Copy each line from the listing below where the word "turquoise" shows up.

- RECORDED DATA -
──────────────────────────────
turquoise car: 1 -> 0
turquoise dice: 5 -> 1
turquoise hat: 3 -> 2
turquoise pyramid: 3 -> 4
──────────────────────────────
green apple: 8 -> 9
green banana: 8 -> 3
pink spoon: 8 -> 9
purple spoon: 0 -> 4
──────────────────────────────
- WRITTEN ANSWER -
turquoise car: 1 -> 0
turquoise dice: 5 -> 1
turquoise hat: 3 -> 2
turquoise pyramid: 3 -> 4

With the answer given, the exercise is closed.